Your goal » Below are some records. Say in a single number how many of their lines include the word "kalkulator".

Scene edit records

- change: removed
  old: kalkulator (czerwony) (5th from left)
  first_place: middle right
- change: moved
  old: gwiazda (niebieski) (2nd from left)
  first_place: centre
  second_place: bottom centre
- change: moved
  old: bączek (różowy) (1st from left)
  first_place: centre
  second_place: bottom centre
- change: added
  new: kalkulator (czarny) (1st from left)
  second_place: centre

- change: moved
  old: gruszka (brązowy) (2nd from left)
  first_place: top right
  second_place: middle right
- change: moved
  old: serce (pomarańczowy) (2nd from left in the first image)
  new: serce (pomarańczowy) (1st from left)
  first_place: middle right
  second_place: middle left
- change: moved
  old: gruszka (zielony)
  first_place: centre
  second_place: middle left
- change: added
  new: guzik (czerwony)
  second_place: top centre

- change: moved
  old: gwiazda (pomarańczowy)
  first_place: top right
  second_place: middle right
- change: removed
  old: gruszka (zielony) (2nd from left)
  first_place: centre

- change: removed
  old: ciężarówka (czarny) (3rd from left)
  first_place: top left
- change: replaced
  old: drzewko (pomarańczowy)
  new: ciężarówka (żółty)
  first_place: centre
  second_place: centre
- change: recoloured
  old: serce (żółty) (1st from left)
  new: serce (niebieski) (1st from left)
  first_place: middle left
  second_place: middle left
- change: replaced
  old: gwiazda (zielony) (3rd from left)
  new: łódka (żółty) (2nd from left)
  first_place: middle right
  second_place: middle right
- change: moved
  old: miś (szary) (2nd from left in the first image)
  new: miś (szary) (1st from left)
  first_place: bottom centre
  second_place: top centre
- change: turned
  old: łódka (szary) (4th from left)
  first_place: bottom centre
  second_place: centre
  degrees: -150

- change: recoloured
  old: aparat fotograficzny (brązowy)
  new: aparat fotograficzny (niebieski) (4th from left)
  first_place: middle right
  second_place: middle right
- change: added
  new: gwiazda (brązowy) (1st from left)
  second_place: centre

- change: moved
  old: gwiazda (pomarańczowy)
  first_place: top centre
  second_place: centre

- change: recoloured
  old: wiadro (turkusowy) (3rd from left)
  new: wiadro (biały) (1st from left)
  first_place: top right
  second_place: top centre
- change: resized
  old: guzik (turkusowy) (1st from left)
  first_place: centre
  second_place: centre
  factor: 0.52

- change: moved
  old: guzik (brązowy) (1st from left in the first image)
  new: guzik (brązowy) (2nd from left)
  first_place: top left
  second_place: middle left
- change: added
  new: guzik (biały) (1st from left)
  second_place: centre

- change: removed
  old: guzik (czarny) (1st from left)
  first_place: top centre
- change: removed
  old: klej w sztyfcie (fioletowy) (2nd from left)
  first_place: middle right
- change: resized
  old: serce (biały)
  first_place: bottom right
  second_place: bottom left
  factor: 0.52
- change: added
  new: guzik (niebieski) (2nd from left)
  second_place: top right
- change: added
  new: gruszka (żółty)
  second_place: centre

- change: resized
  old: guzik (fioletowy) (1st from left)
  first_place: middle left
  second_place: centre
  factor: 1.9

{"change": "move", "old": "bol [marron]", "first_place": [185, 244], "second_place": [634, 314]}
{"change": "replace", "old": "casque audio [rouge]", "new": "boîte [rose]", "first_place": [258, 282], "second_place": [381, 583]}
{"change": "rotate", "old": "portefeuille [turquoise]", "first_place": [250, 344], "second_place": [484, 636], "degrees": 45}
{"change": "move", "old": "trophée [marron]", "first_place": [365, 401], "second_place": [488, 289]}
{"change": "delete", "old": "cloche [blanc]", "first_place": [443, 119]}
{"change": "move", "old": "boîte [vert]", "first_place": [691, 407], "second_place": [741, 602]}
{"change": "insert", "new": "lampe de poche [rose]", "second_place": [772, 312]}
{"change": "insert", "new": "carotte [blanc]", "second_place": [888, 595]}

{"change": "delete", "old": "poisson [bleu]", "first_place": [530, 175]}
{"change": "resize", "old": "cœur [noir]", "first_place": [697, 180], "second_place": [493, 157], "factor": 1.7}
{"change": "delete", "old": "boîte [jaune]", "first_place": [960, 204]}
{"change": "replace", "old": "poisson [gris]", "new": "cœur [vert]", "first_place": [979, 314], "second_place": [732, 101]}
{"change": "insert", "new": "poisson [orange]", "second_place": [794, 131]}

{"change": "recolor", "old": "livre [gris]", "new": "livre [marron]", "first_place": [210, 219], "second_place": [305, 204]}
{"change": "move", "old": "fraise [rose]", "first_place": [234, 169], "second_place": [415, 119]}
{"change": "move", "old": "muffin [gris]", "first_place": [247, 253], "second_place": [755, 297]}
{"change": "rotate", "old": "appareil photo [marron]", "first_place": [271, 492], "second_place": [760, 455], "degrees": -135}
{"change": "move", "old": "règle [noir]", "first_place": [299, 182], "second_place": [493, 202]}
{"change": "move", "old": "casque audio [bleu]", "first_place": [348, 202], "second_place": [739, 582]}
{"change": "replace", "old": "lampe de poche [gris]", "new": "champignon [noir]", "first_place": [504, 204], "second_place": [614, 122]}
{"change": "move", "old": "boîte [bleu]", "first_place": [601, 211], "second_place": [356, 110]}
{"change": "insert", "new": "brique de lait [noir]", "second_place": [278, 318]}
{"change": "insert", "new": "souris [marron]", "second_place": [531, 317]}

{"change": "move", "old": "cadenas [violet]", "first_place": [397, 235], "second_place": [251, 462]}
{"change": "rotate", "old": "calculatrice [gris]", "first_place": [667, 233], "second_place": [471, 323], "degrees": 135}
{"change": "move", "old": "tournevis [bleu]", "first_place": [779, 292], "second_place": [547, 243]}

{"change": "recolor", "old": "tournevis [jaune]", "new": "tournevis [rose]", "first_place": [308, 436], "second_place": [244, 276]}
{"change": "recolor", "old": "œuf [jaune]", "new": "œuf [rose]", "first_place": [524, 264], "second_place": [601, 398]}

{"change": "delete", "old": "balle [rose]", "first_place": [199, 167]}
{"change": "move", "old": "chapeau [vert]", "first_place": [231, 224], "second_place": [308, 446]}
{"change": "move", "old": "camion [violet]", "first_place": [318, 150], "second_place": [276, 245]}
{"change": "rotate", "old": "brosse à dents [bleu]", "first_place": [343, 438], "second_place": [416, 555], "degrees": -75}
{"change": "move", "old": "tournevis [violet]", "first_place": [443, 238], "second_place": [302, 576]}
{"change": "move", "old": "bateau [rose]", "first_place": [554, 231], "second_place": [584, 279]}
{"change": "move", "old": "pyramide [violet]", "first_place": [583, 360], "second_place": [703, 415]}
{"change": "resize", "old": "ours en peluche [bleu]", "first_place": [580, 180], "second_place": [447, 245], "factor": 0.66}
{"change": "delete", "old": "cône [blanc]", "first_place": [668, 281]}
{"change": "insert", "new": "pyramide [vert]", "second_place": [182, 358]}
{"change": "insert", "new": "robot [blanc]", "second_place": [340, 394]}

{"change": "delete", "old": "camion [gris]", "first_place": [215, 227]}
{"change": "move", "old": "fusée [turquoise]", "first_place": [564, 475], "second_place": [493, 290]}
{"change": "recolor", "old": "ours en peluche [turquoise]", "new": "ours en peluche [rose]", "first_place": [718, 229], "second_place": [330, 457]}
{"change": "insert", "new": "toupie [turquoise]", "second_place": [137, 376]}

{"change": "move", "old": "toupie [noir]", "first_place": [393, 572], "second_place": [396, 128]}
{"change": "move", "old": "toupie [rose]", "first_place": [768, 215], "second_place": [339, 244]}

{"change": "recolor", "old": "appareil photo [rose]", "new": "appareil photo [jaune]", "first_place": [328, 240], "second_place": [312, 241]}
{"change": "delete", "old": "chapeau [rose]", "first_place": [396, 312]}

The answer » 2